(Spatial object tracking data):
——

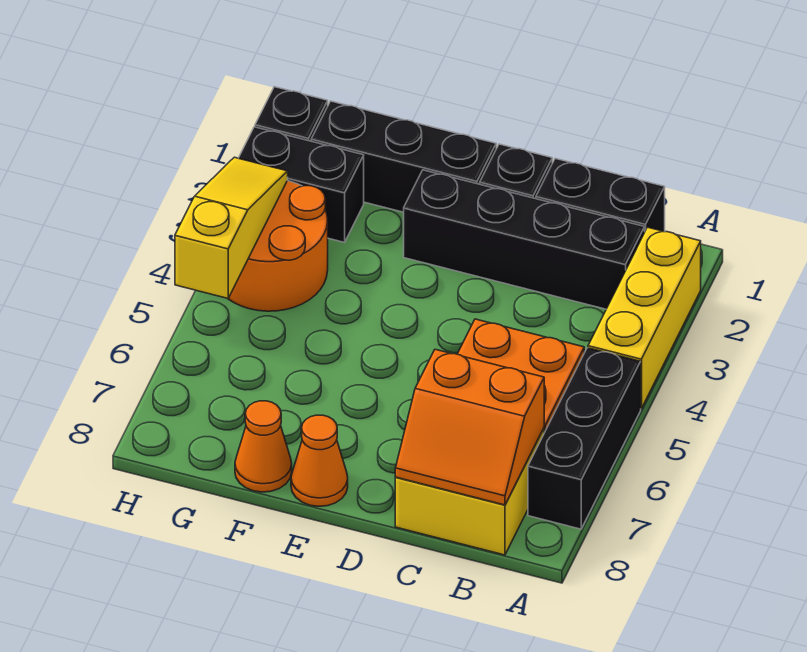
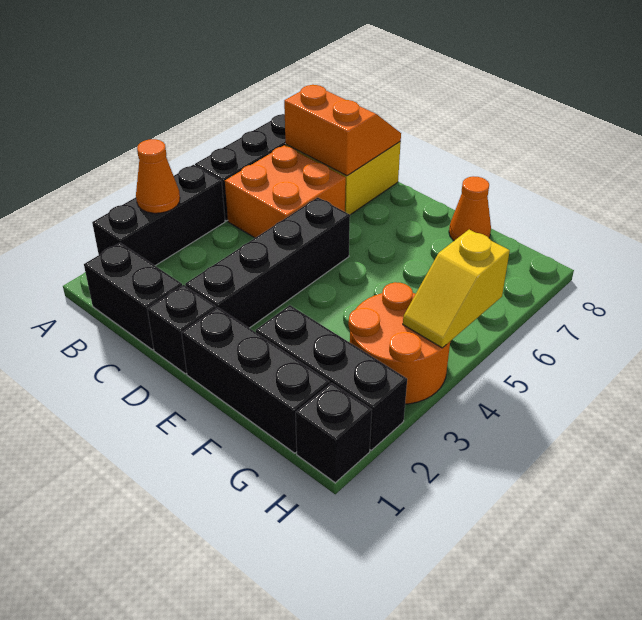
yellow brick A2:A4 level 1 -> black brick A2:A4 level 1
black brick B2:E2 level 1 -> black brick D2:D5 level 1
orange cone E8 level 1 -> orange cone A3 level 2
black brick G2:H2 level 1 -> black brick F2:H2 level 1
yellow slope H3:H5 level 2 top 5 -> yellow slope H4:H5 level 2 top 5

——

(WHAT NEEDS TO BE DONE):
Which lines of the data contain the string "black"? Copy each one.

(TASK OUTPUT):
yellow brick A2:A4 level 1 -> black brick A2:A4 level 1
black brick B2:E2 level 1 -> black brick D2:D5 level 1
black brick G2:H2 level 1 -> black brick F2:H2 level 1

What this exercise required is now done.